Goal of the exercise:
Check every line of the listing below for "yellow", and report how many lines have it, as a number with nothing more.

####

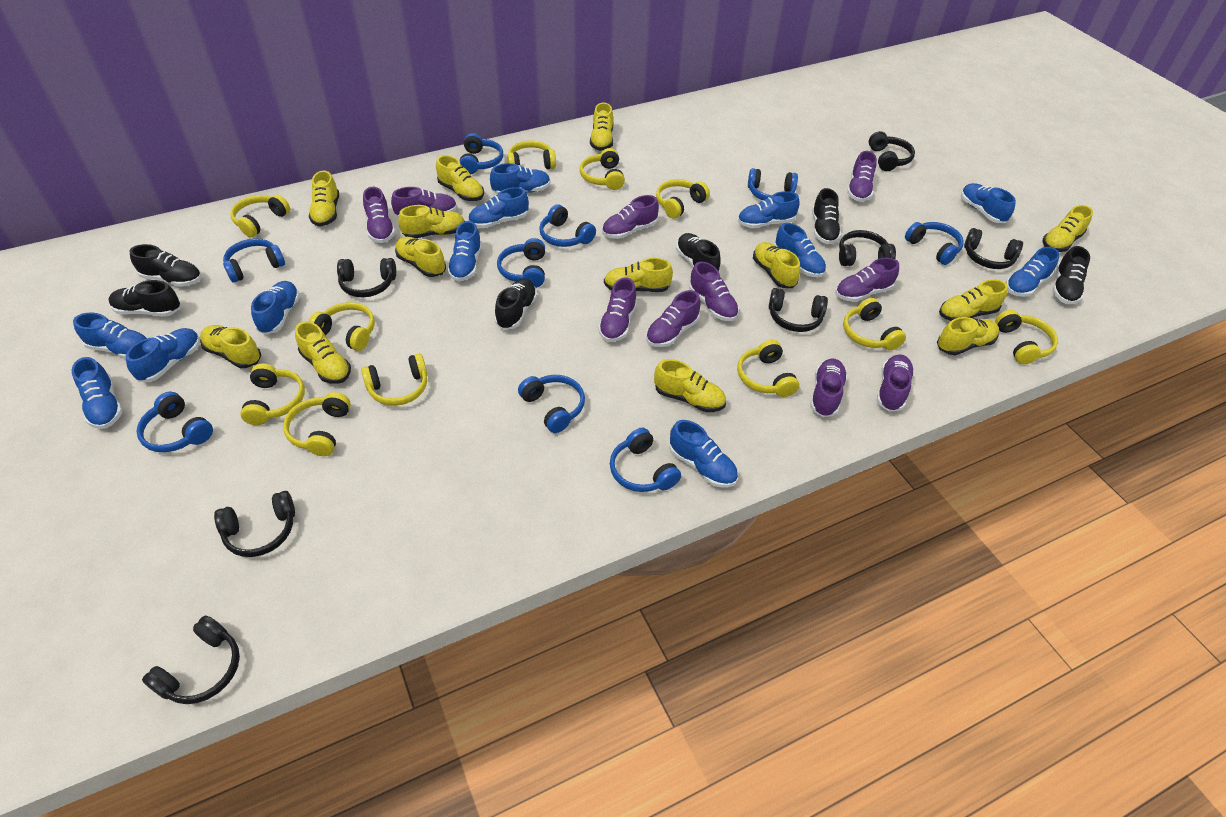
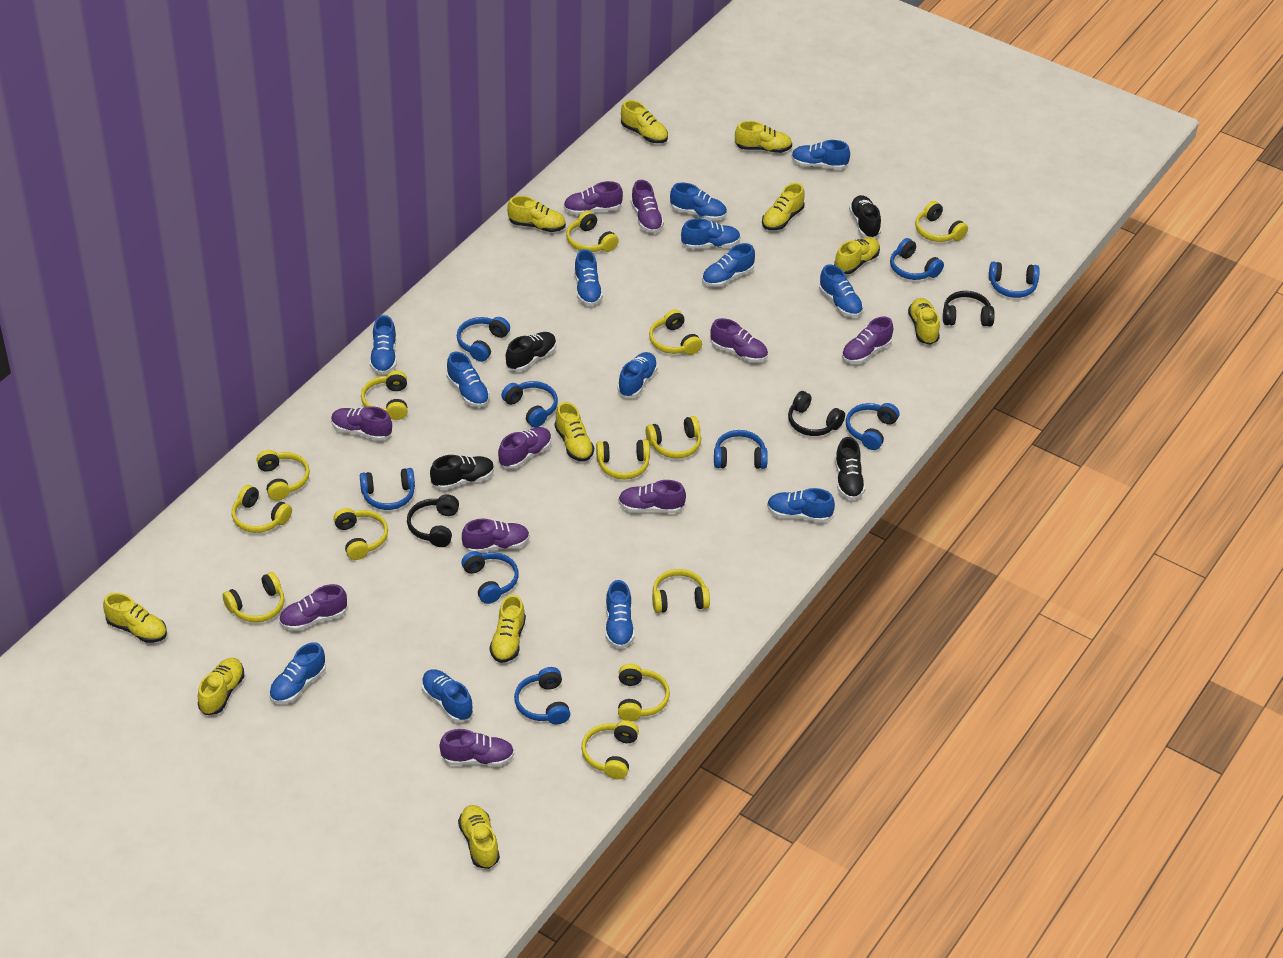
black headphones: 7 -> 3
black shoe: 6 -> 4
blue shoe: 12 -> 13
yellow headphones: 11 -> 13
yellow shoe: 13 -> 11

####

Written response:
2